State how many lines in the records below include the word "pink". Give nothing but that number.

┄┄┄┄┄┄┄┄┄┄

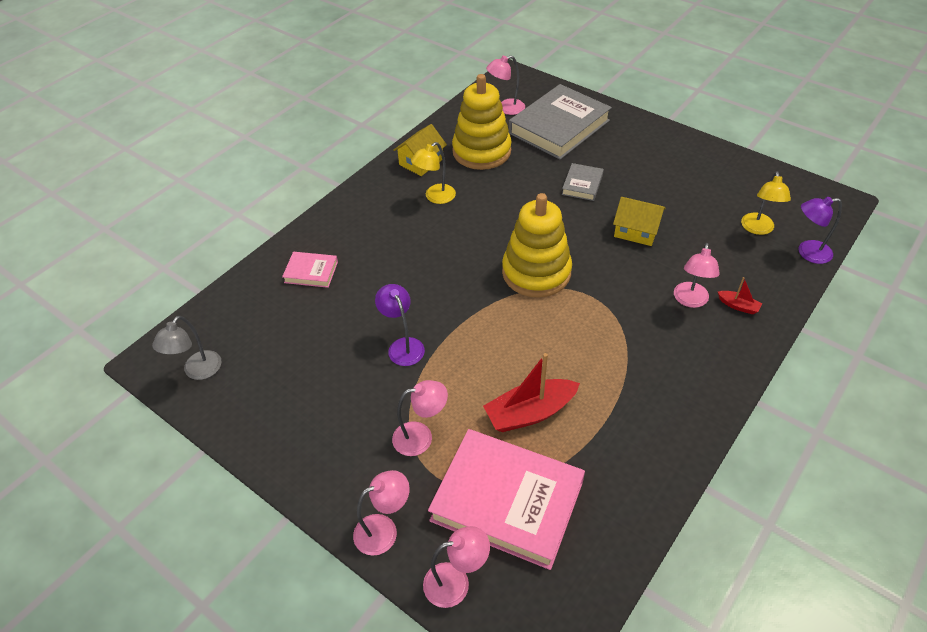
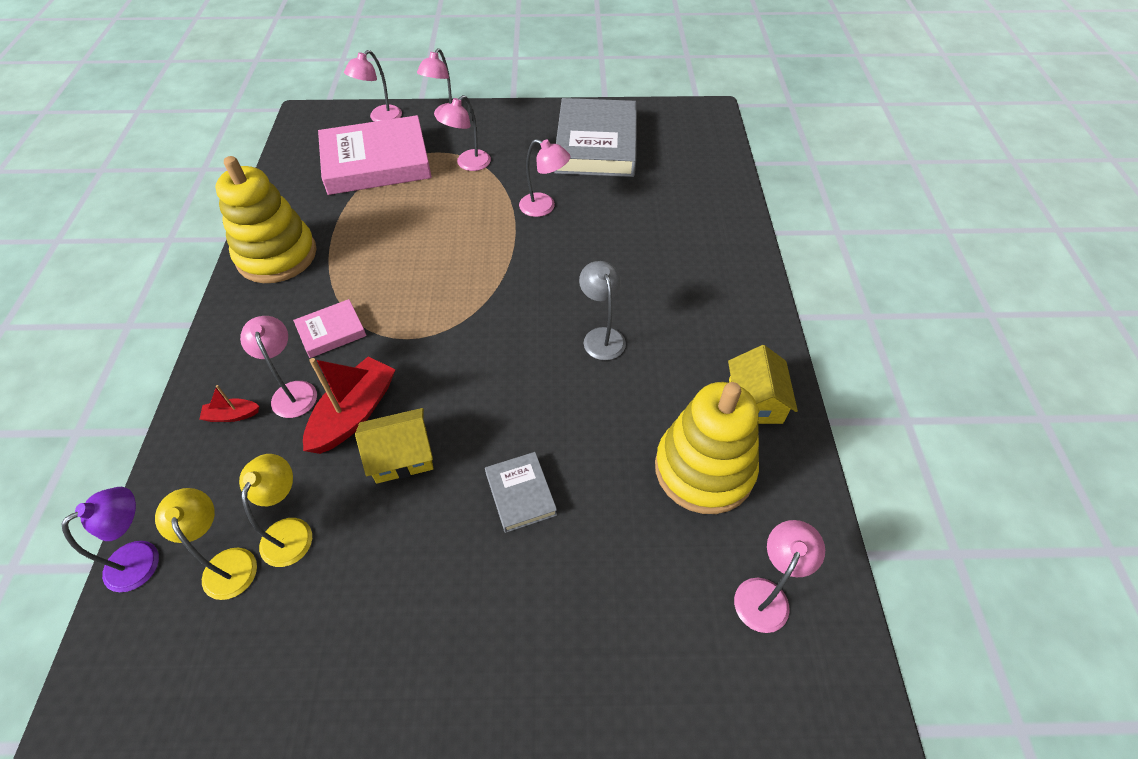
camera: 140 degrees right, 5 degrees up
(198, 371) = (669, 122): grey lamp -> grey lamp (601, 336)
(311, 272) = (692, 218): pink book -> pink book (331, 331)
(403, 346) = (544, 207): purple lamp -> pink lamp
(435, 197) = (679, 360): yellow lamp -> yellow lamp (291, 531)
(530, 413) = (398, 215): red boat -> red boat (354, 413)
(536, 272) = (483, 332): yellow stacking toy -> yellow stacking toy (277, 255)
(559, 127) = (646, 605): grey book -> grey book (596, 144)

┄┄┄┄┄┄┄┄┄┄

- _Response to the task_: 2